→ **Exercise prompt**
Write out, word for word and with no pictures, each line below from the one containing "C104: 68uF (plus" through the one containing "S3: none -> switch (GND, n2)", both included, and no other line.

→ **Task inputs**
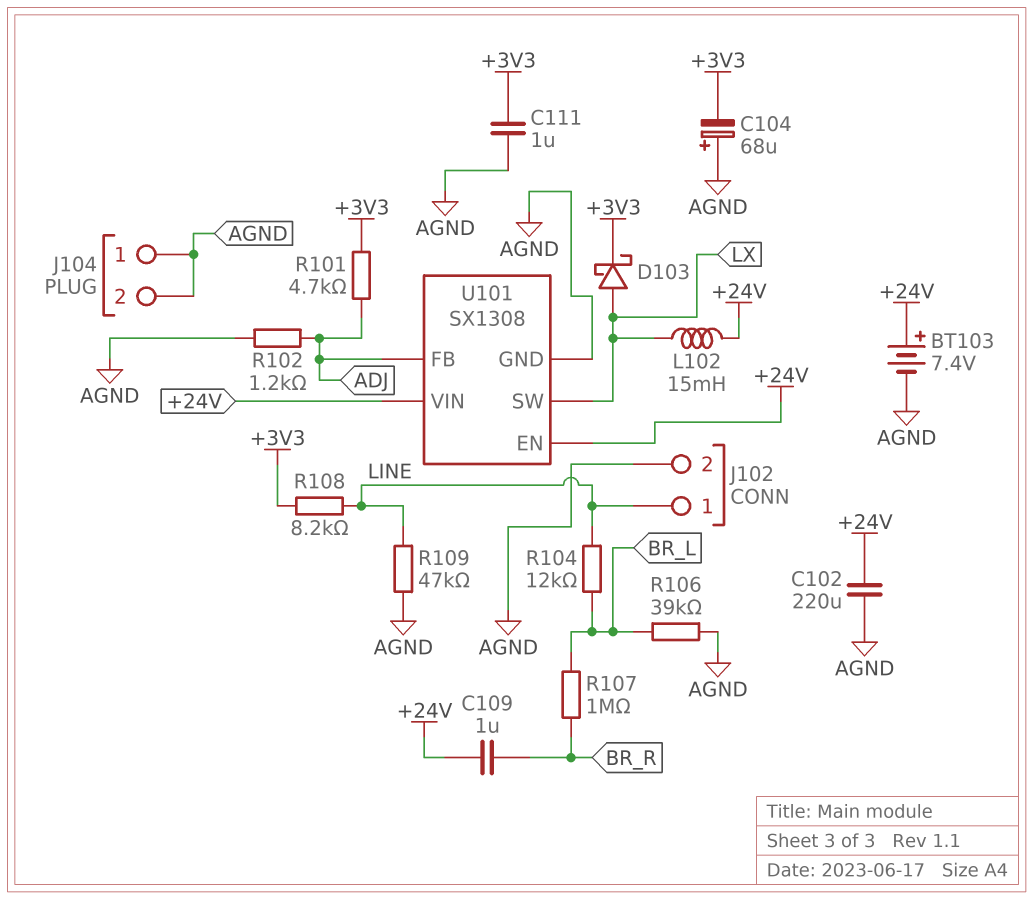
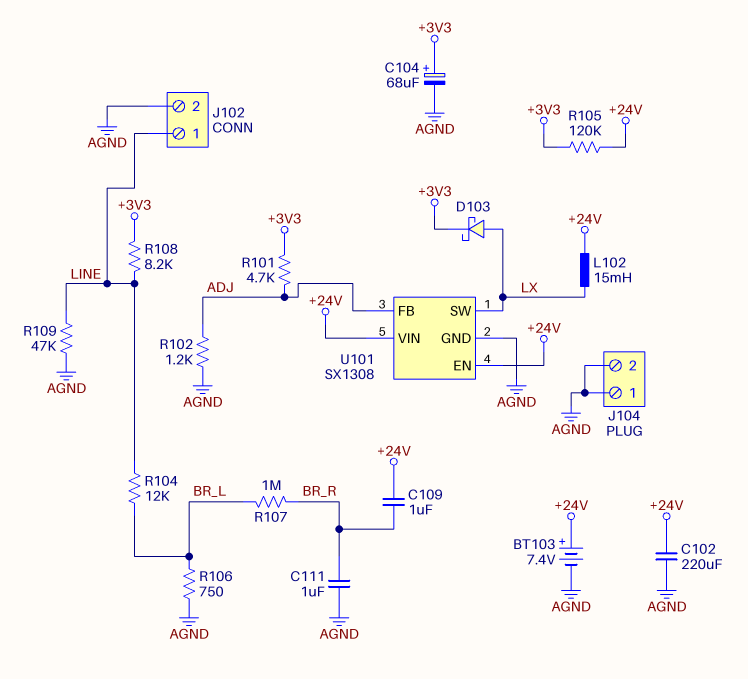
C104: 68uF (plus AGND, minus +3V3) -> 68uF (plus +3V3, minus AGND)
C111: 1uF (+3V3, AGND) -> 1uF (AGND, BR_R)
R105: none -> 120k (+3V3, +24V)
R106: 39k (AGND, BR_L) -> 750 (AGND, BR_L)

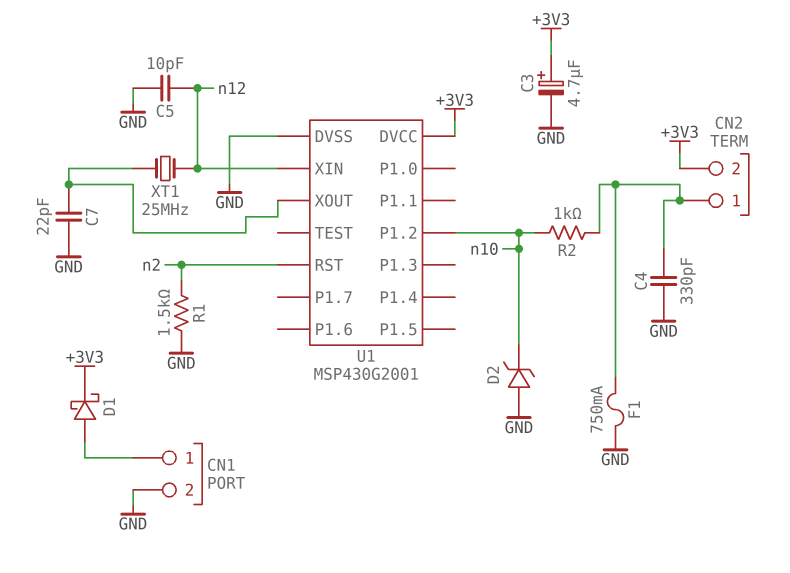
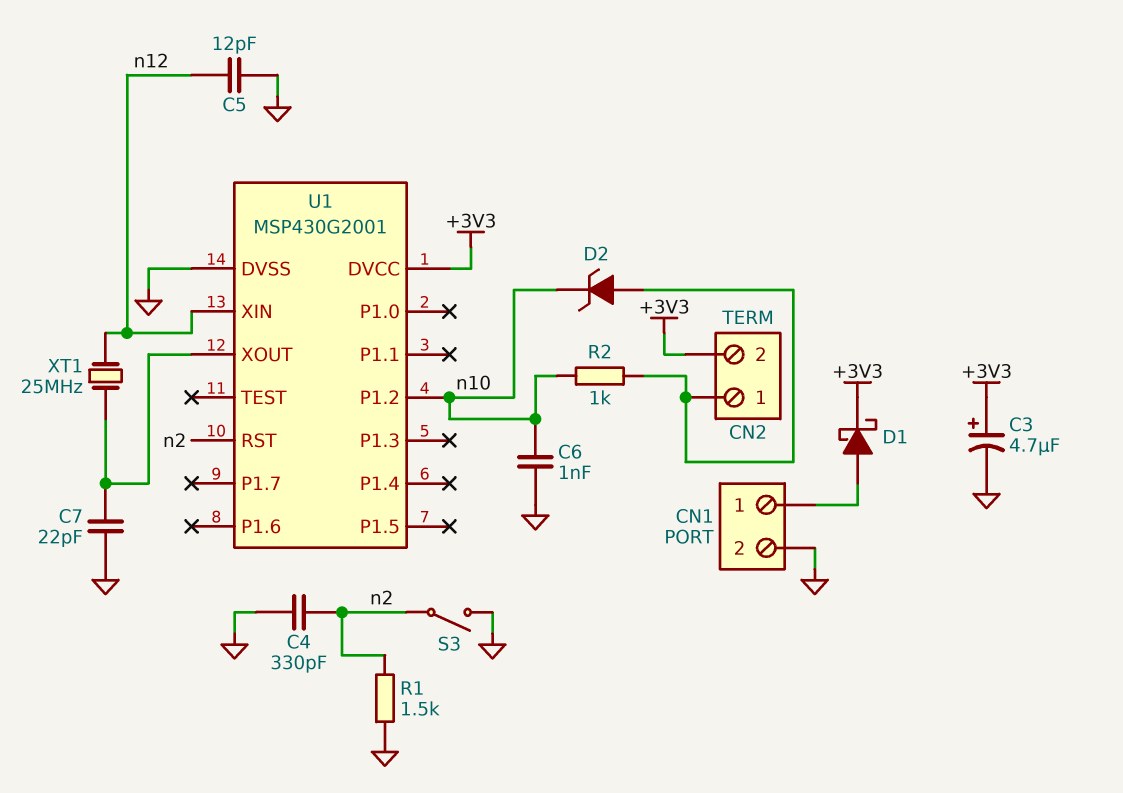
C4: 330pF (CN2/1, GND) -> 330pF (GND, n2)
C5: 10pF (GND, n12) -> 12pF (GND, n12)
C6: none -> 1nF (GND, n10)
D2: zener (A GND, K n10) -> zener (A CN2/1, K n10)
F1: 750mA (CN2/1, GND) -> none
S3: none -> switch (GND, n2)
---
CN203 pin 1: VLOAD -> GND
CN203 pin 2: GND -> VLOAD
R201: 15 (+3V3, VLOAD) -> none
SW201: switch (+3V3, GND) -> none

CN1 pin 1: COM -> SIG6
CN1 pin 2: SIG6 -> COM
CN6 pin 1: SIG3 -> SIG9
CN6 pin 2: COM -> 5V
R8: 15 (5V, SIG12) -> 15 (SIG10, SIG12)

→ **Your response**
C104: 68uF (plus AGND, minus +3V3) -> 68uF (plus +3V3, minus AGND)
C111: 1uF (+3V3, AGND) -> 1uF (AGND, BR_R)
R105: none -> 120k (+3V3, +24V)
R106: 39k (AGND, BR_L) -> 750 (AGND, BR_L)

C4: 330pF (CN2/1, GND) -> 330pF (GND, n2)
C5: 10pF (GND, n12) -> 12pF (GND, n12)
C6: none -> 1nF (GND, n10)
D2: zener (A GND, K n10) -> zener (A CN2/1, K n10)
F1: 750mA (CN2/1, GND) -> none
S3: none -> switch (GND, n2)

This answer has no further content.